[Items listed in a dataset]
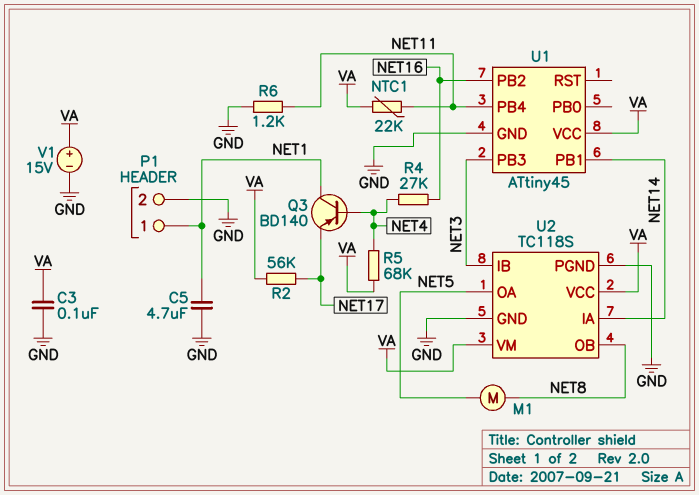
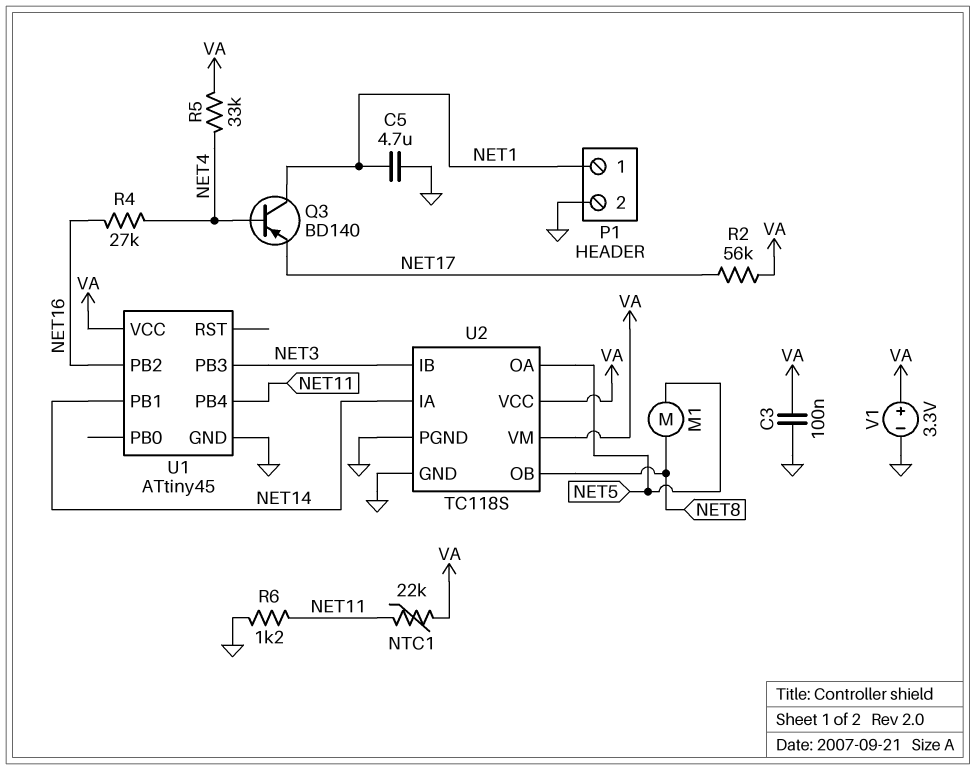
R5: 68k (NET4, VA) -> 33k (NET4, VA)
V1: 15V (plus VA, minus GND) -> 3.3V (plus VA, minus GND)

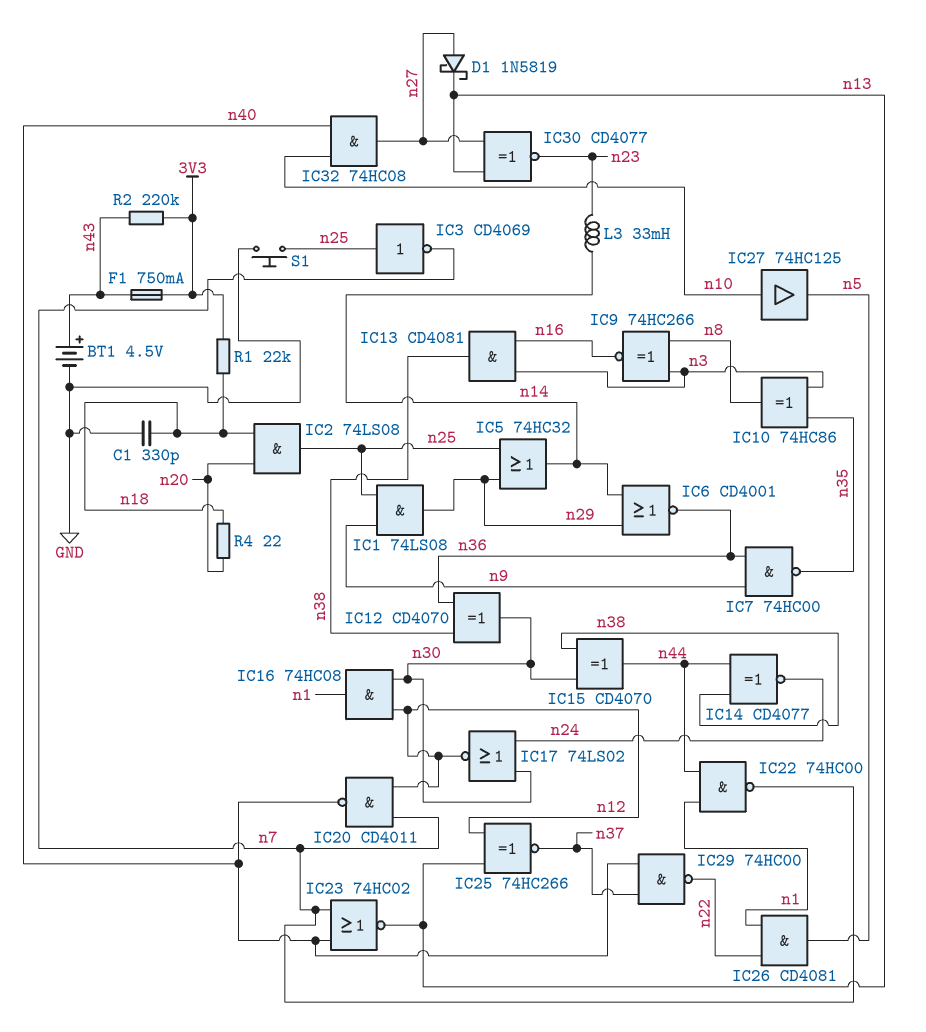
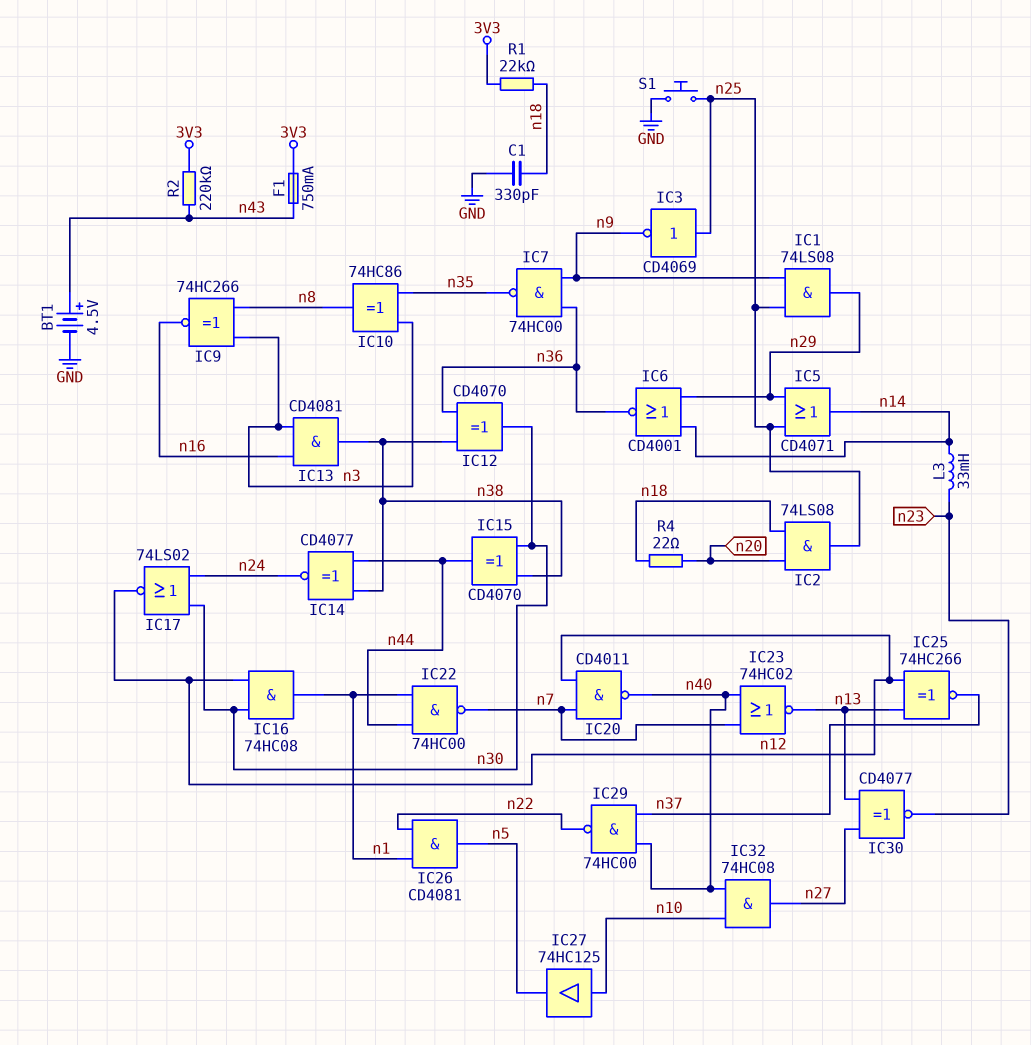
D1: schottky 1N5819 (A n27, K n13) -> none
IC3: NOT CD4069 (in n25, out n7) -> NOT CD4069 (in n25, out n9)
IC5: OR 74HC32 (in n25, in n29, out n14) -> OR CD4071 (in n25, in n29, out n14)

Problem statement:
Return each line above word for word. Skip the pictures.

Written answer:
R5: 68k (NET4, VA) -> 33k (NET4, VA)
V1: 15V (plus VA, minus GND) -> 3.3V (plus VA, minus GND)

D1: schottky 1N5819 (A n27, K n13) -> none
IC3: NOT CD4069 (in n25, out n7) -> NOT CD4069 (in n25, out n9)
IC5: OR 74HC32 (in n25, in n29, out n14) -> OR CD4071 (in n25, in n29, out n14)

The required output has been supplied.